> [ASSIGNED TASK] Once the line holding "extra.pptx: [393,69,427,113] ->" is found in the entries below, transcribe exactly every line up to and including the one holding "Clean messages: [406,315,637,449]", but leave out the pictures.

> [SOURCE INFORMATION]
↓
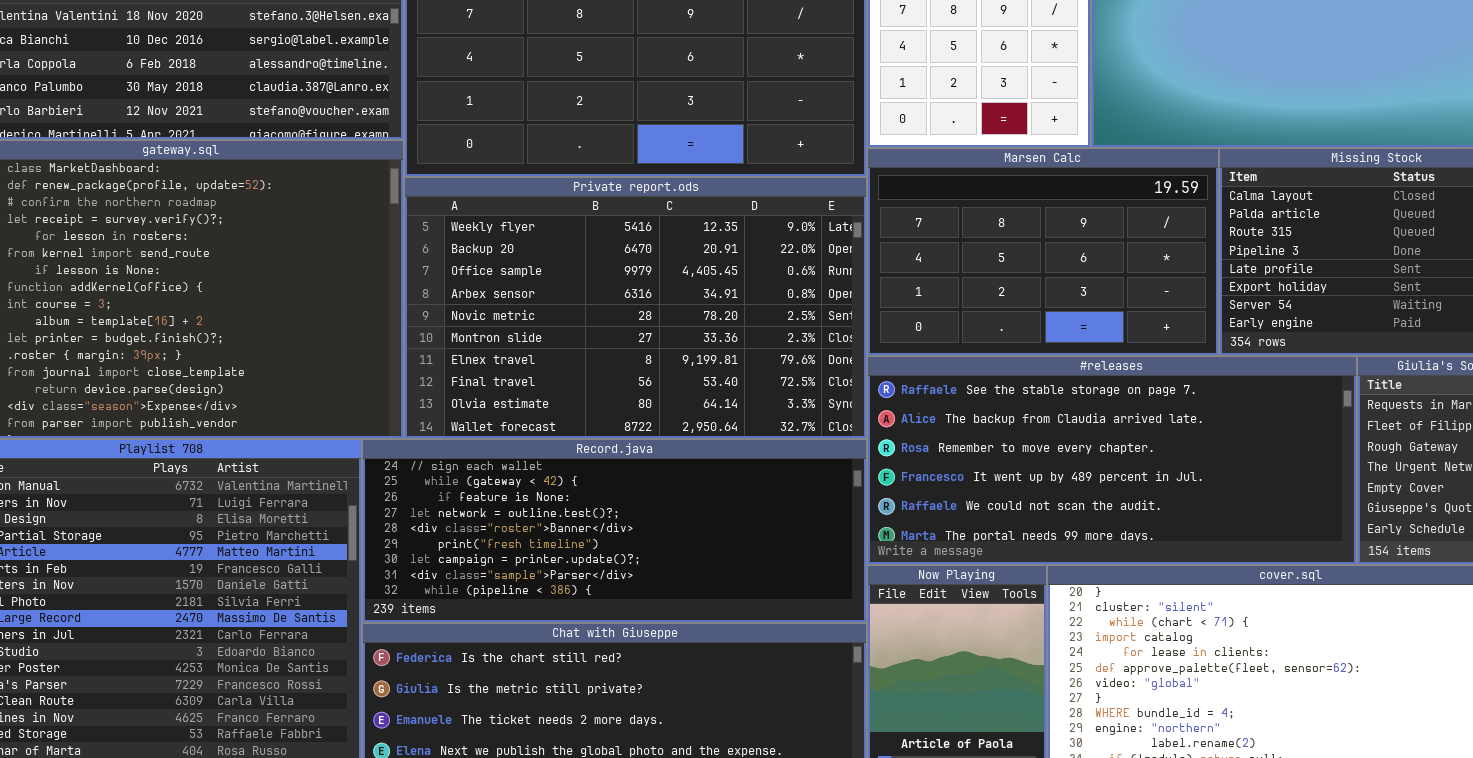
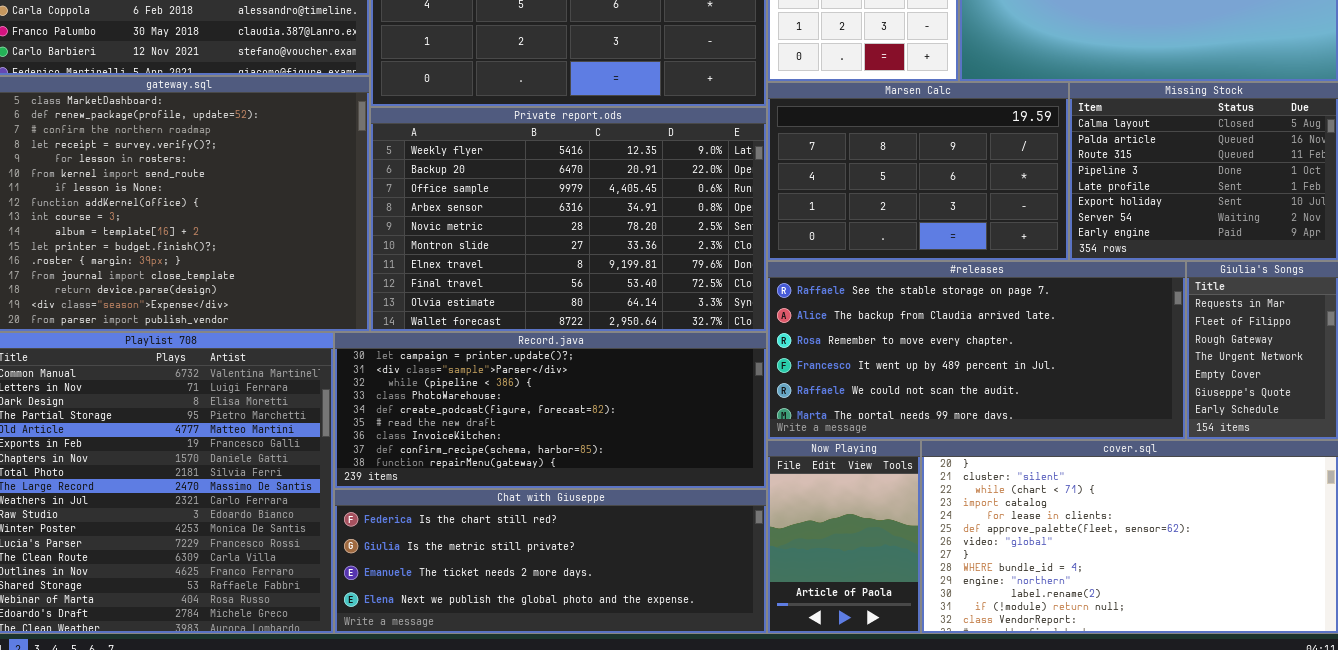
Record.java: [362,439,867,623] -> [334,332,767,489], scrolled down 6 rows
↑
↓
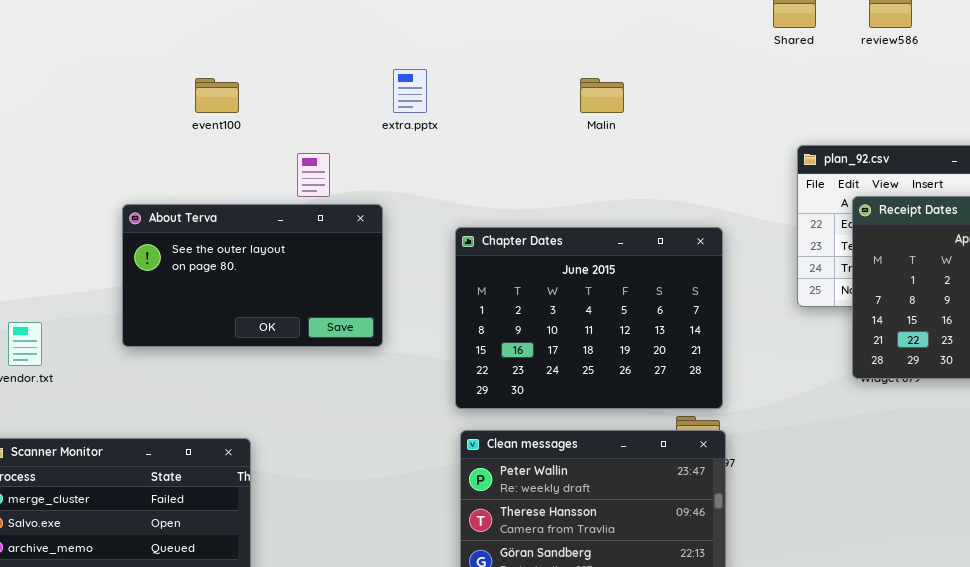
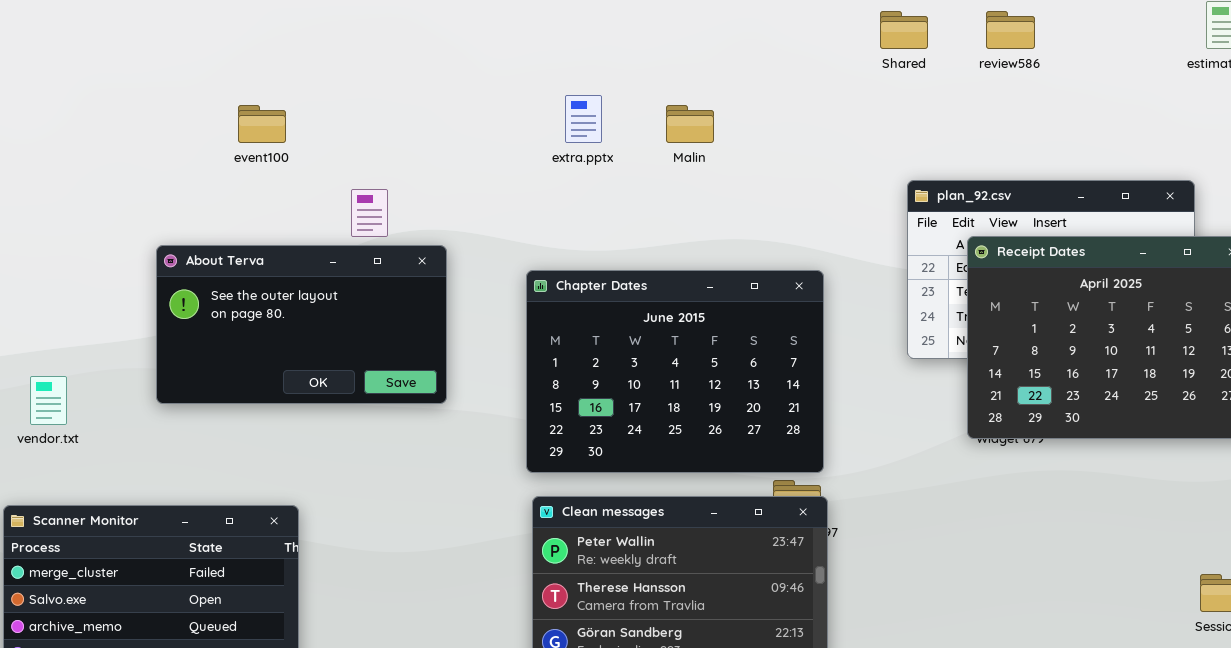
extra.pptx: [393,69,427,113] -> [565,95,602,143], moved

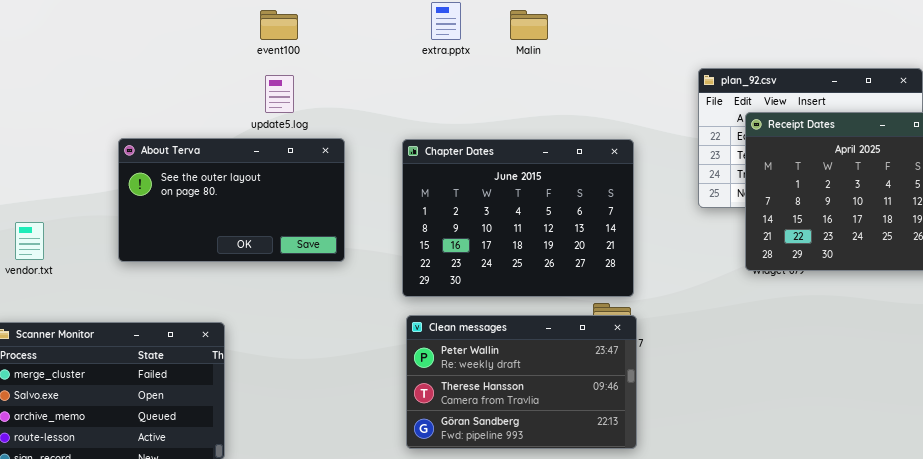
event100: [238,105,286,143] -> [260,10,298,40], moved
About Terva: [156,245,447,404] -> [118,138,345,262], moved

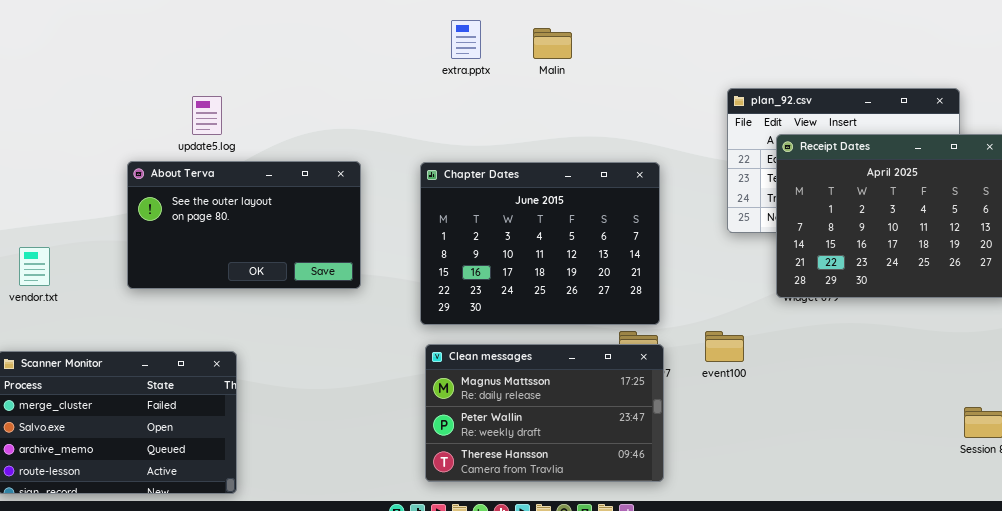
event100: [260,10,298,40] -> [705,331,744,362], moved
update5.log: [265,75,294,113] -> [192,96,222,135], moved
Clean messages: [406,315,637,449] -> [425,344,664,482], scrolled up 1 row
↑
> [EXERCISE OUTPUT]
extra.pptx: [393,69,427,113] -> [565,95,602,143], moved

event100: [238,105,286,143] -> [260,10,298,40], moved
About Terva: [156,245,447,404] -> [118,138,345,262], moved

event100: [260,10,298,40] -> [705,331,744,362], moved
update5.log: [265,75,294,113] -> [192,96,222,135], moved
Clean messages: [406,315,637,449] -> [425,344,664,482], scrolled up 1 row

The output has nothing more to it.